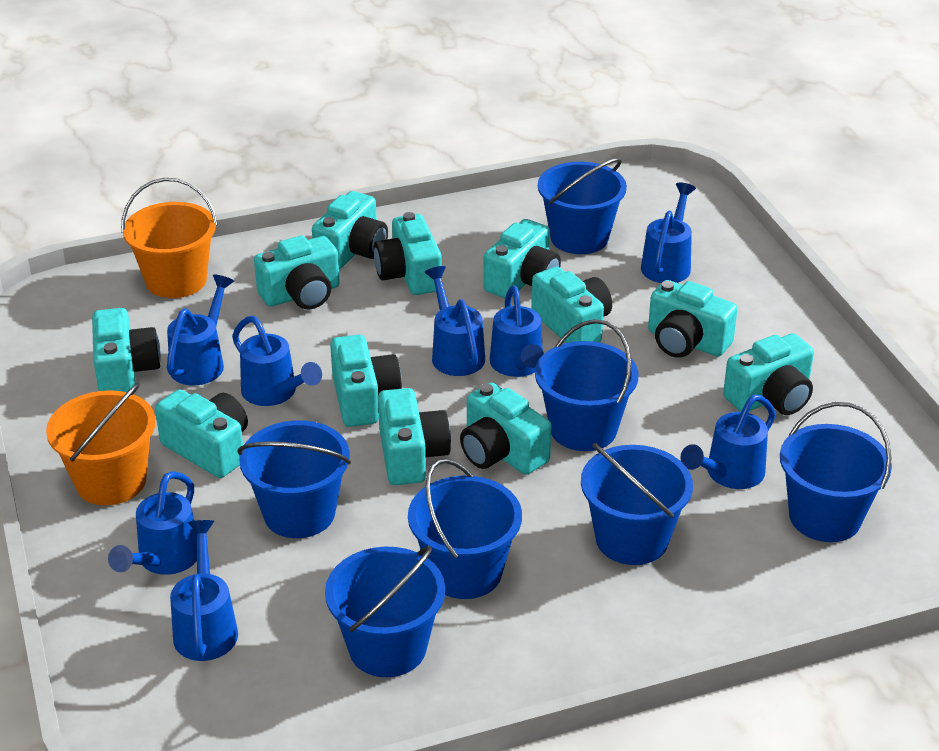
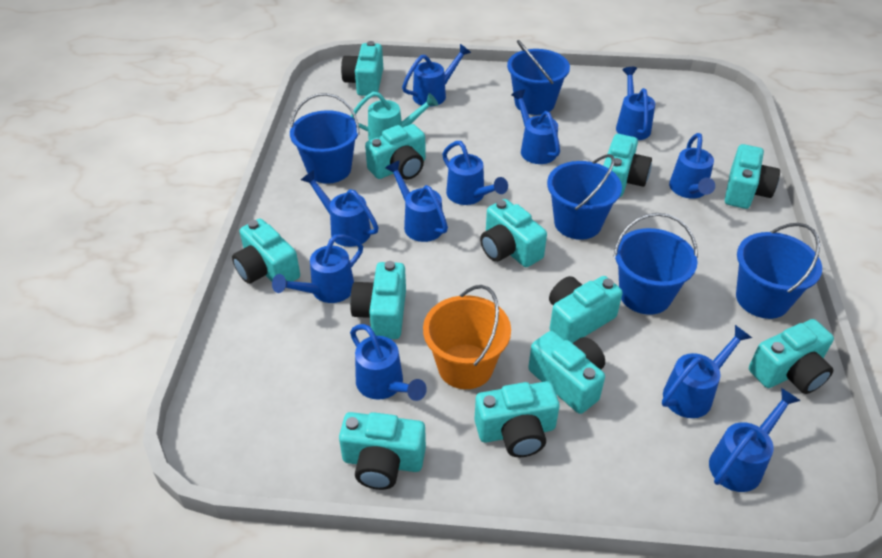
blue bucket: 7 -> 5
blue watering can: 8 -> 11
orange bucket: 2 -> 1
turquoise watering can: 0 -> 1

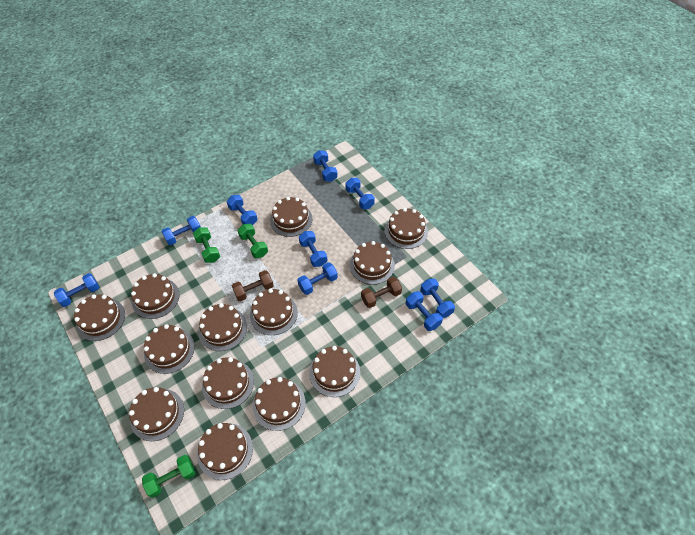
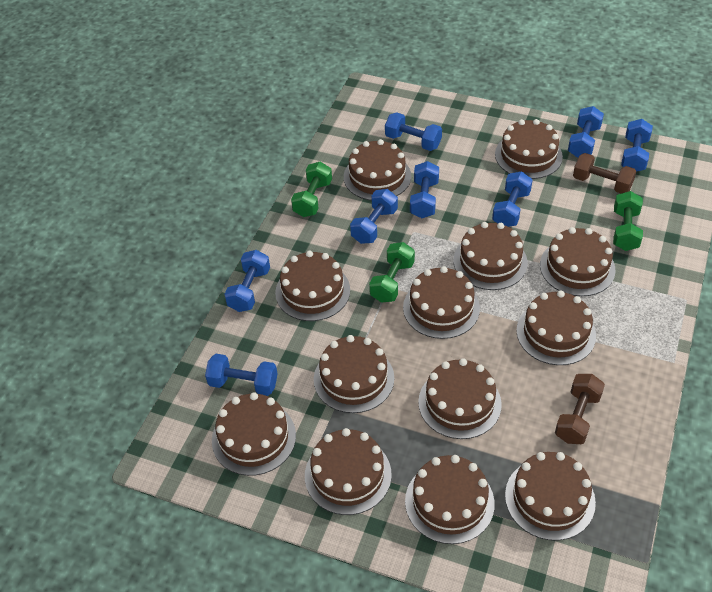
blue dumbbell: 9 -> 8

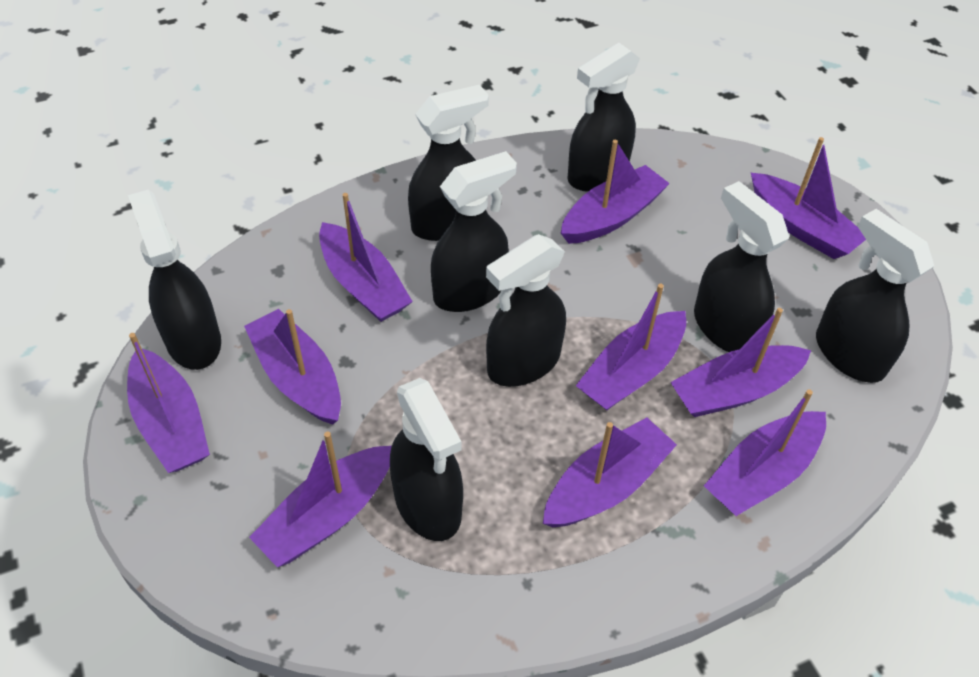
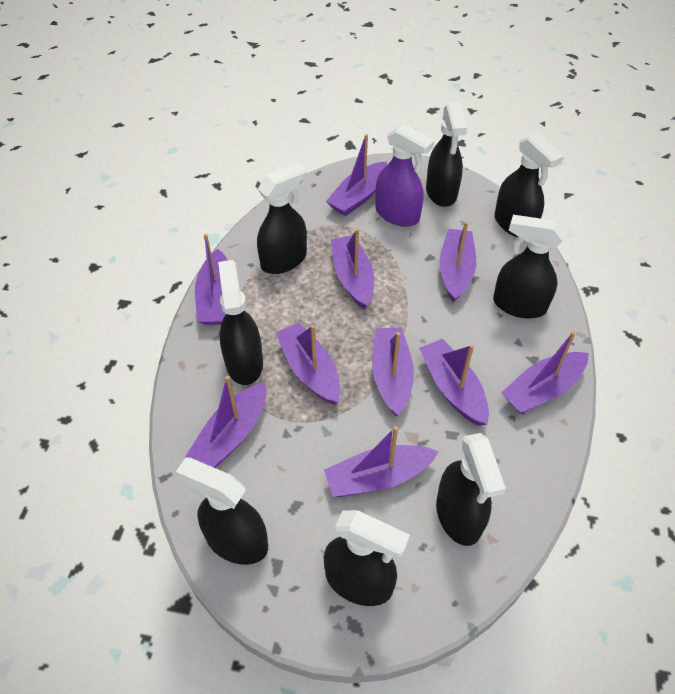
purple spray bottle: 0 -> 1

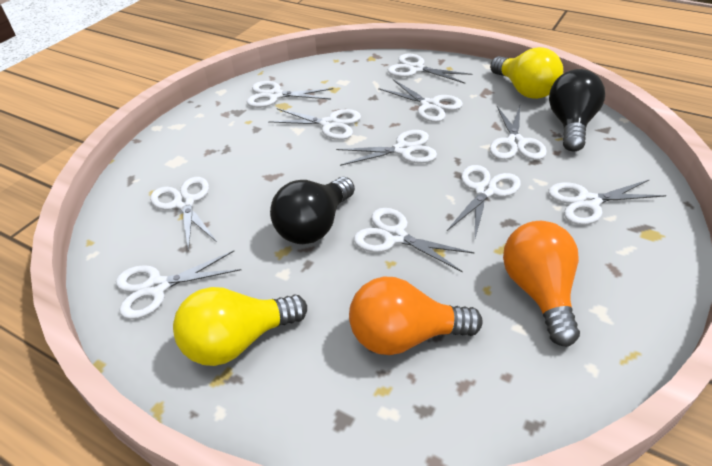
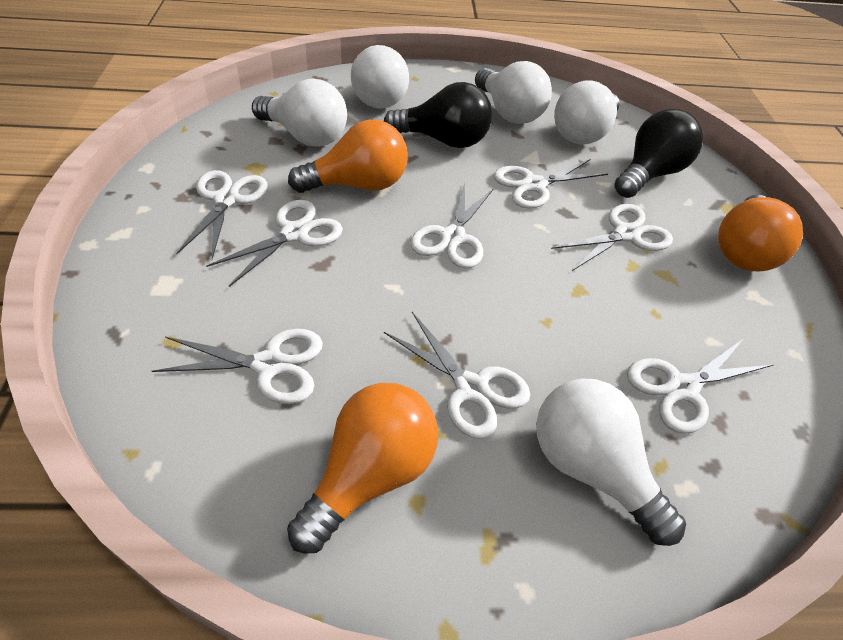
orange light bulb: 2 -> 3
white light bulb: 0 -> 5
white scissors: 11 -> 8
yellow light bulb: 2 -> 0

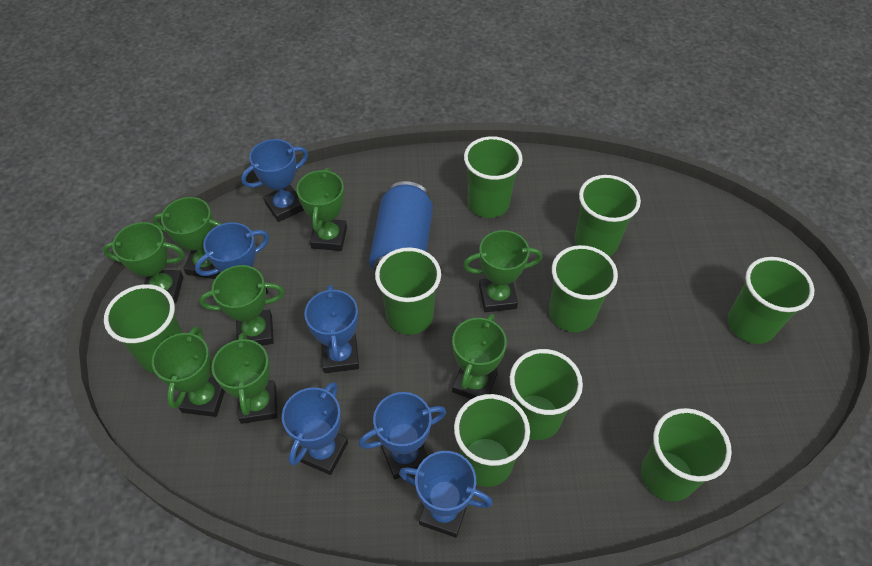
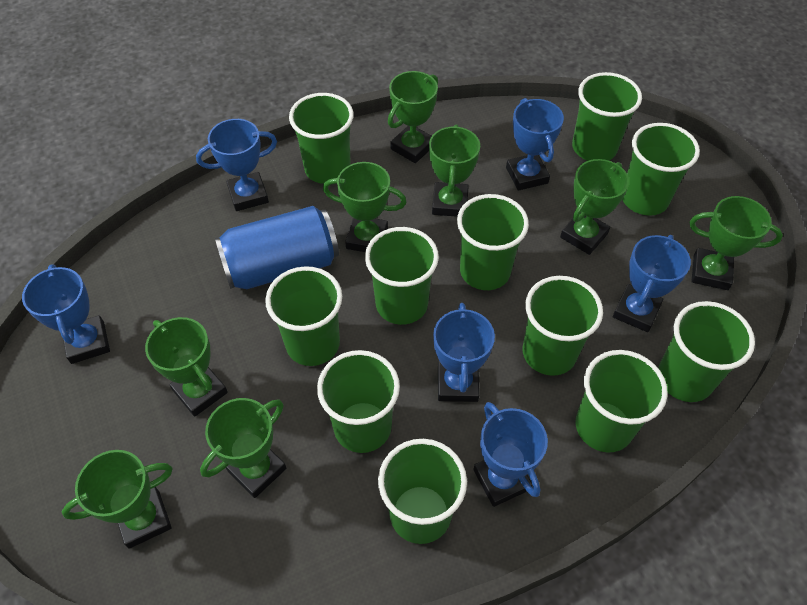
green cup: 9 -> 11

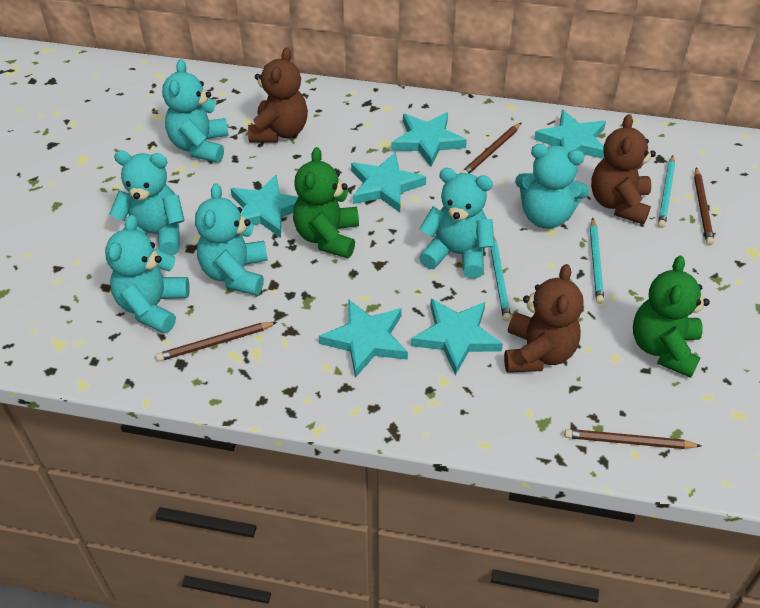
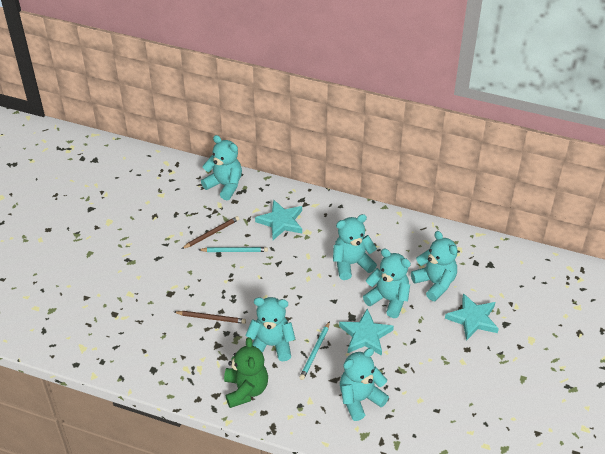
brown pencil: 4 -> 2
brown teddy bear: 3 -> 0
green teddy bear: 2 -> 1
turquoise pencil: 3 -> 2
turquoise star: 6 -> 3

★ ★ ★ ★ ★

When a line carries an image, skip the image and repeat everything else above exactly as written.

=== TASK ANSWER ===
blue bucket: 7 -> 5
blue watering can: 8 -> 11
orange bucket: 2 -> 1
turquoise watering can: 0 -> 1

blue dumbbell: 9 -> 8

purple spray bottle: 0 -> 1

orange light bulb: 2 -> 3
white light bulb: 0 -> 5
white scissors: 11 -> 8
yellow light bulb: 2 -> 0

green cup: 9 -> 11

brown pencil: 4 -> 2
brown teddy bear: 3 -> 0
green teddy bear: 2 -> 1
turquoise pencil: 3 -> 2
turquoise star: 6 -> 3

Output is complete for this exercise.